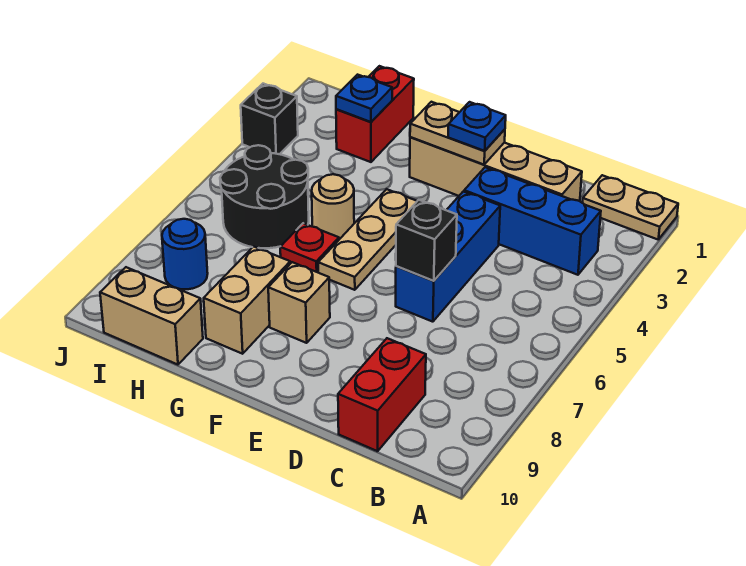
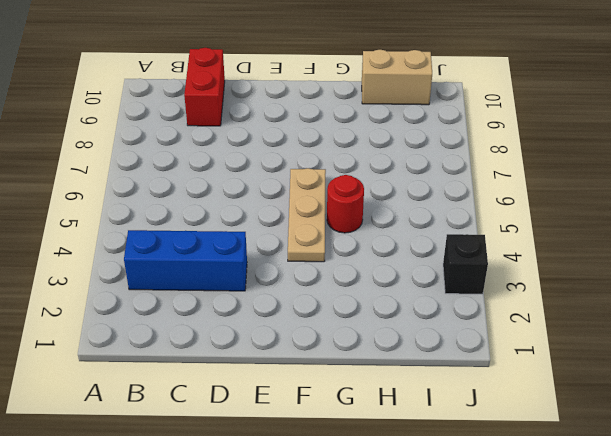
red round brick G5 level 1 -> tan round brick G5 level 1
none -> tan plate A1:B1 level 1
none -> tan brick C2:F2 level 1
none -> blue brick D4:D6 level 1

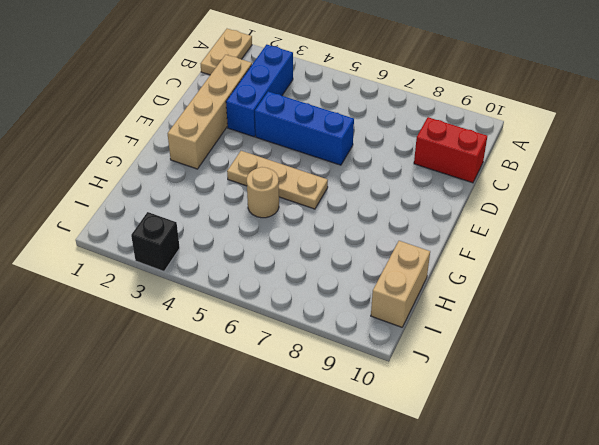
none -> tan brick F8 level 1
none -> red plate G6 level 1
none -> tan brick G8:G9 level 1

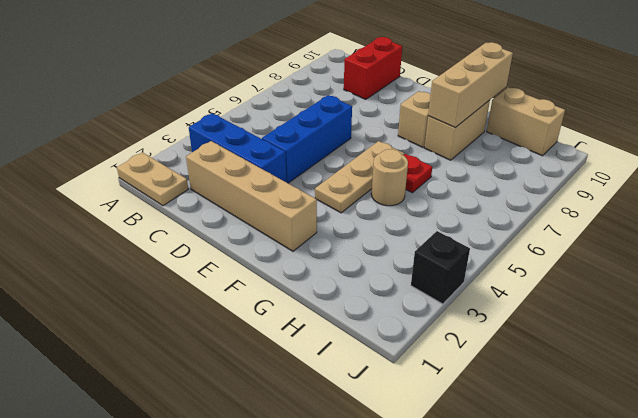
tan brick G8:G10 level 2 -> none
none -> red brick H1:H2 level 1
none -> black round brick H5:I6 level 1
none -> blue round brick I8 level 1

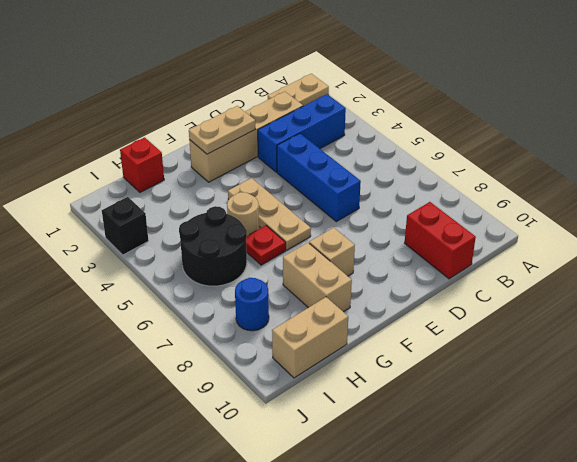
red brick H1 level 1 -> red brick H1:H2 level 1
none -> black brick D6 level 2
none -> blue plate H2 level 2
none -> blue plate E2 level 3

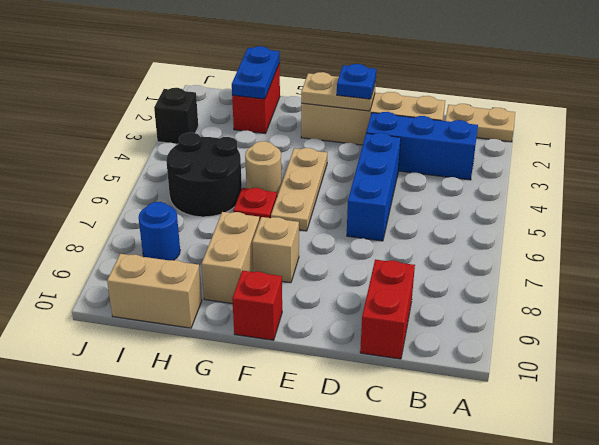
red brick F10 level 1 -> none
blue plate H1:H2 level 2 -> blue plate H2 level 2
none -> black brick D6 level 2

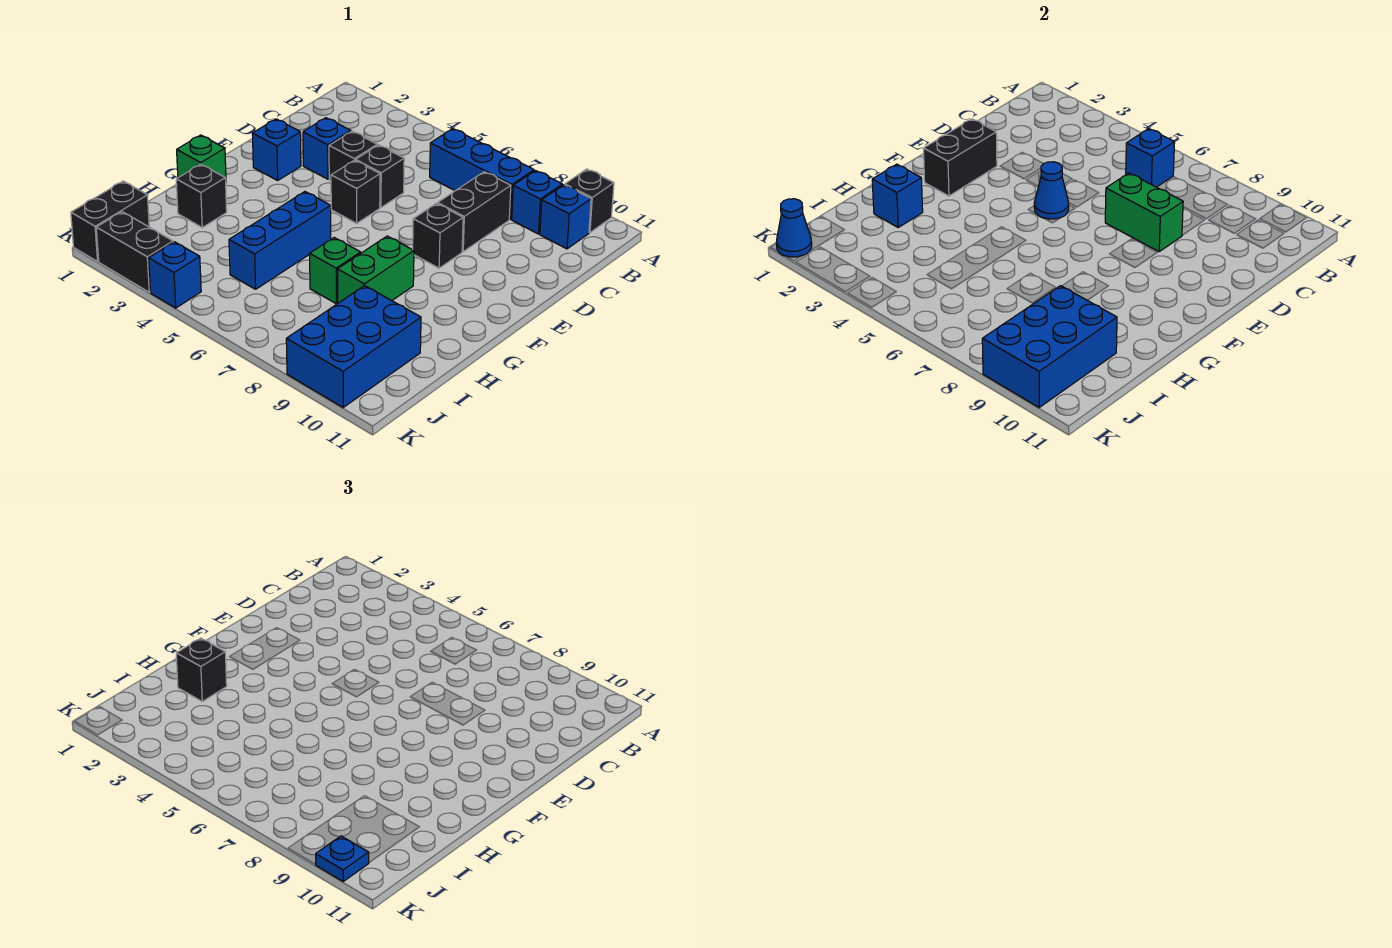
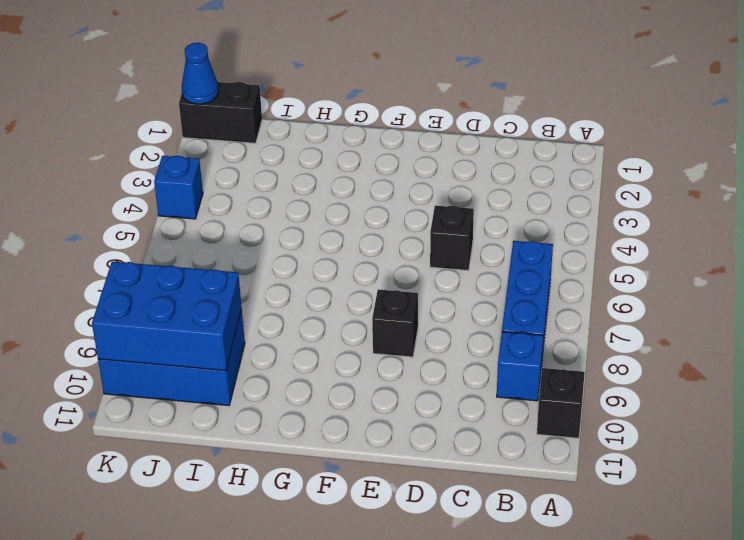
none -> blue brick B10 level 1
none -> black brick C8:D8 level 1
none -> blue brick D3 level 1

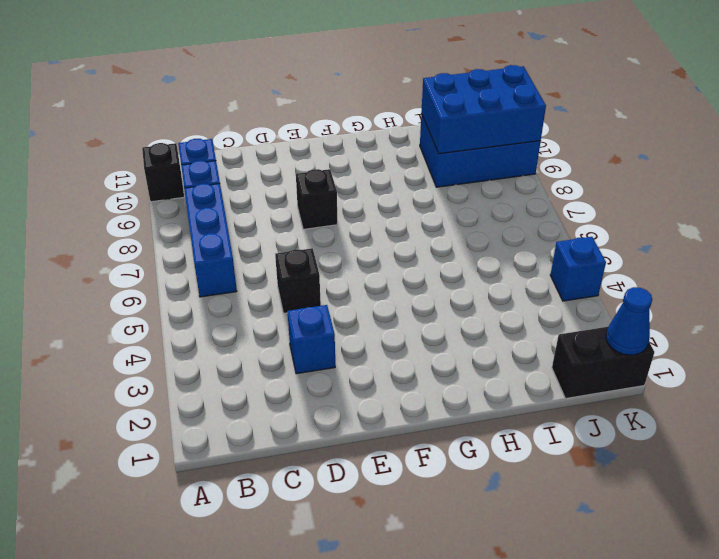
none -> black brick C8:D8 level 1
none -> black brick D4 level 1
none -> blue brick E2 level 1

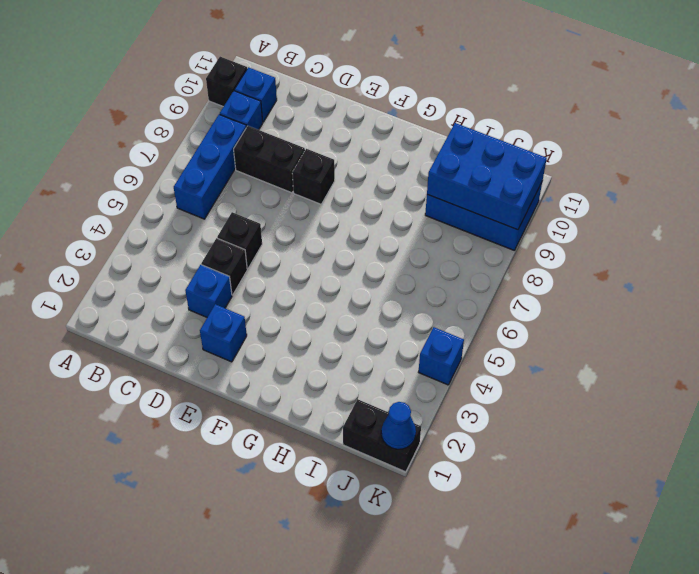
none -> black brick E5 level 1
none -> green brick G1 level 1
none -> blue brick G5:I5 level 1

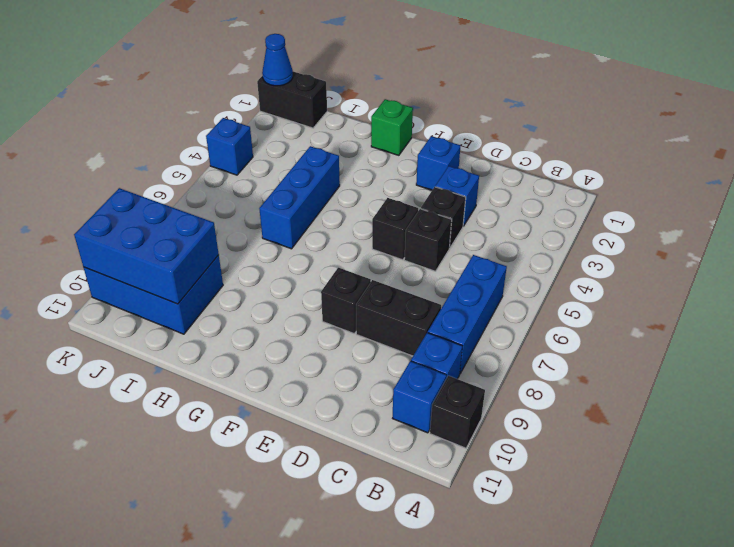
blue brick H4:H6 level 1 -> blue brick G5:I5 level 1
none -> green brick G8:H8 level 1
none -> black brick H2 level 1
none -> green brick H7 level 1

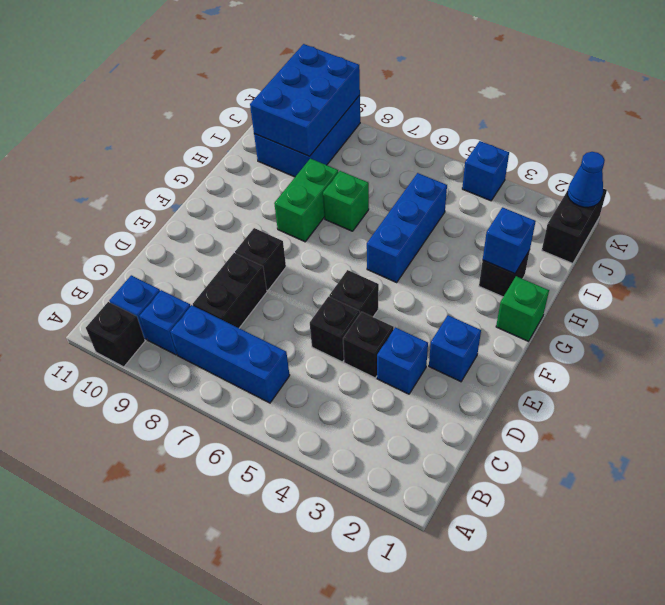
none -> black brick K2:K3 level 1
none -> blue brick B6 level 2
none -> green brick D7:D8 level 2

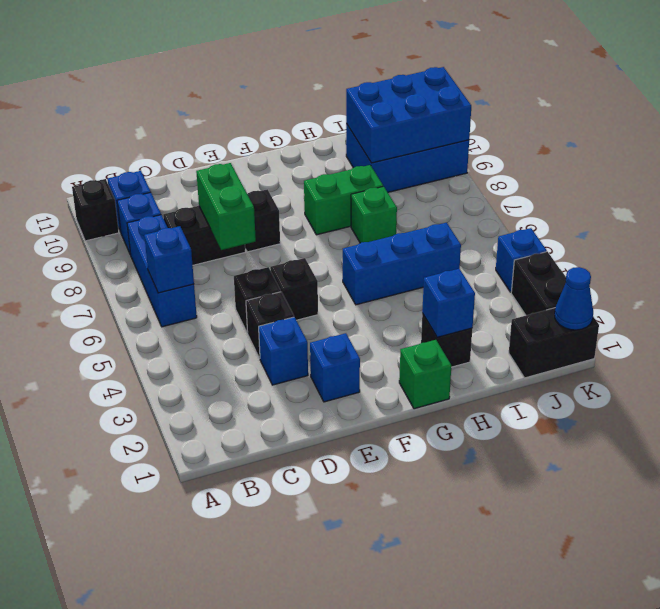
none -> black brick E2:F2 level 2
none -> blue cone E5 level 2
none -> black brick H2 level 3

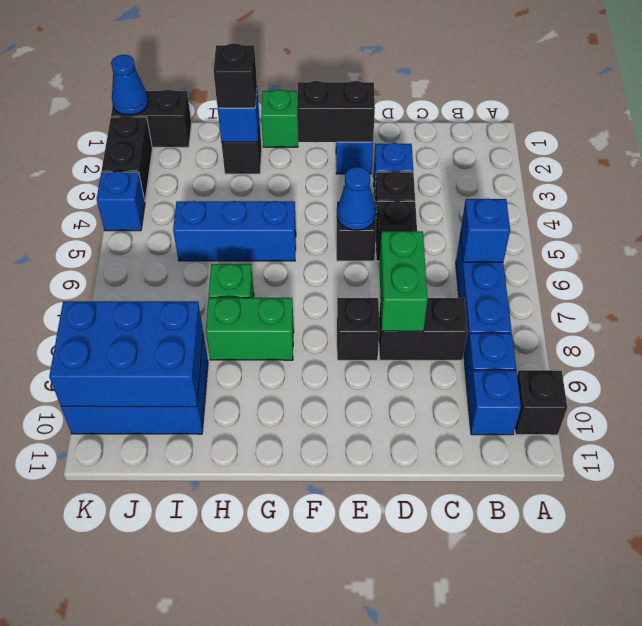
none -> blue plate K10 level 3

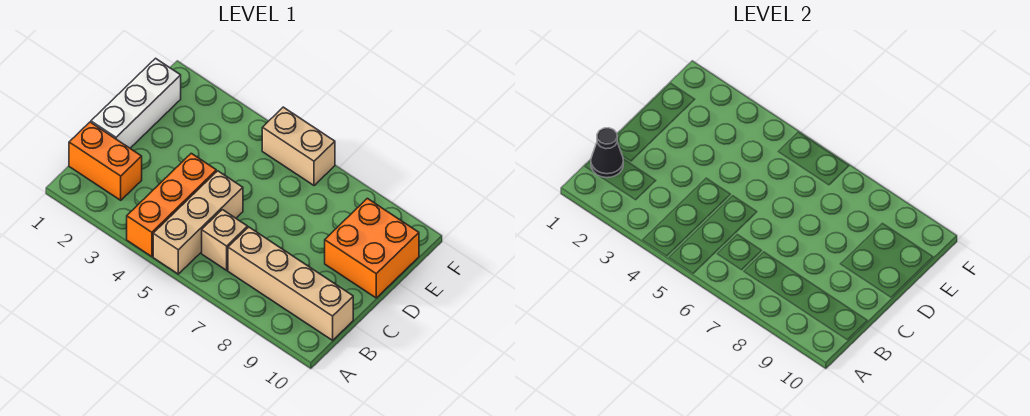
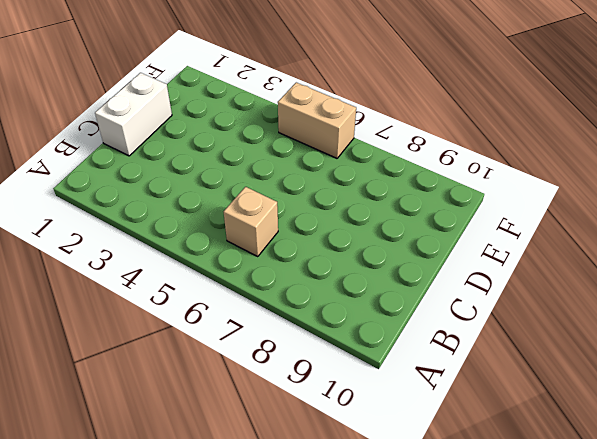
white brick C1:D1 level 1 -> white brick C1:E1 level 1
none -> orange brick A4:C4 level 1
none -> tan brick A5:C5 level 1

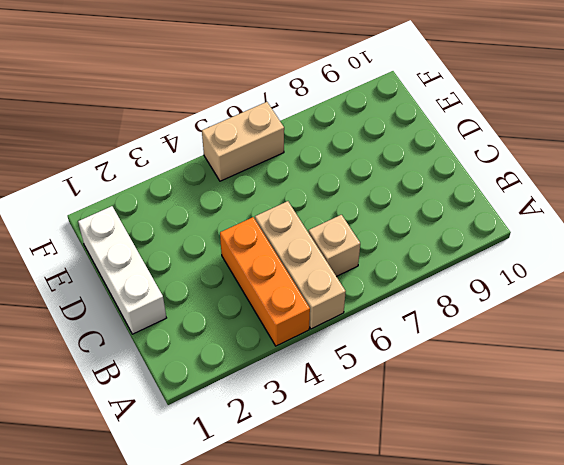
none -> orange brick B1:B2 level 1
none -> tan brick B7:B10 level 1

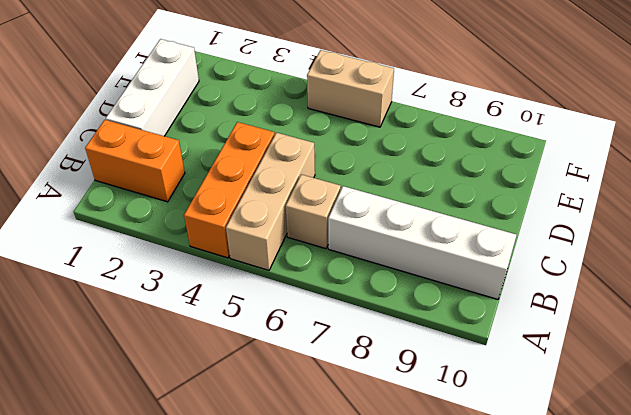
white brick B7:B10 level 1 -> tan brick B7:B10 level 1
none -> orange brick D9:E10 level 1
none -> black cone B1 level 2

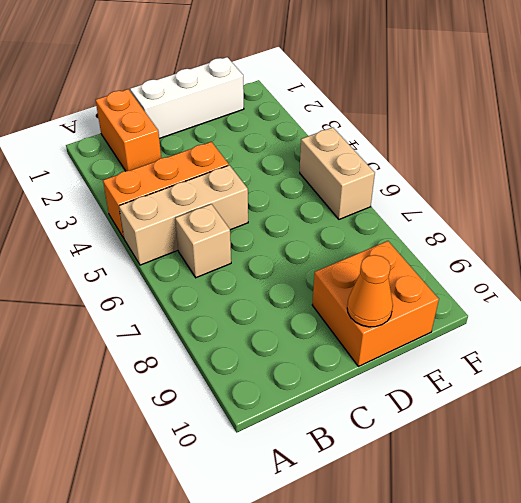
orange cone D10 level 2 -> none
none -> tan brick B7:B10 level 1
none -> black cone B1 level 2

> _Task directions_
Restate the full listing verbatim and drop every picture.

> _Answer to this problem_
red round brick G5 level 1 -> tan round brick G5 level 1
none -> tan plate A1:B1 level 1
none -> tan brick C2:F2 level 1
none -> blue brick D4:D6 level 1

none -> tan brick F8 level 1
none -> red plate G6 level 1
none -> tan brick G8:G9 level 1

tan brick G8:G10 level 2 -> none
none -> red brick H1:H2 level 1
none -> black round brick H5:I6 level 1
none -> blue round brick I8 level 1

red brick H1 level 1 -> red brick H1:H2 level 1
none -> black brick D6 level 2
none -> blue plate H2 level 2
none -> blue plate E2 level 3

red brick F10 level 1 -> none
blue plate H1:H2 level 2 -> blue plate H2 level 2
none -> black brick D6 level 2

none -> blue brick B10 level 1
none -> black brick C8:D8 level 1
none -> blue brick D3 level 1

none -> black brick C8:D8 level 1
none -> black brick D4 level 1
none -> blue brick E2 level 1

none -> black brick E5 level 1
none -> green brick G1 level 1
none -> blue brick G5:I5 level 1

blue brick H4:H6 level 1 -> blue brick G5:I5 level 1
none -> green brick G8:H8 level 1
none -> black brick H2 level 1
none -> green brick H7 level 1

none -> black brick K2:K3 level 1
none -> blue brick B6 level 2
none -> green brick D7:D8 level 2

none -> black brick E2:F2 level 2
none -> blue cone E5 level 2
none -> black brick H2 level 3

none -> blue plate K10 level 3

white brick C1:D1 level 1 -> white brick C1:E1 level 1
none -> orange brick A4:C4 level 1
none -> tan brick A5:C5 level 1

none -> orange brick B1:B2 level 1
none -> tan brick B7:B10 level 1

white brick B7:B10 level 1 -> tan brick B7:B10 level 1
none -> orange brick D9:E10 level 1
none -> black cone B1 level 2

orange cone D10 level 2 -> none
none -> tan brick B7:B10 level 1
none -> black cone B1 level 2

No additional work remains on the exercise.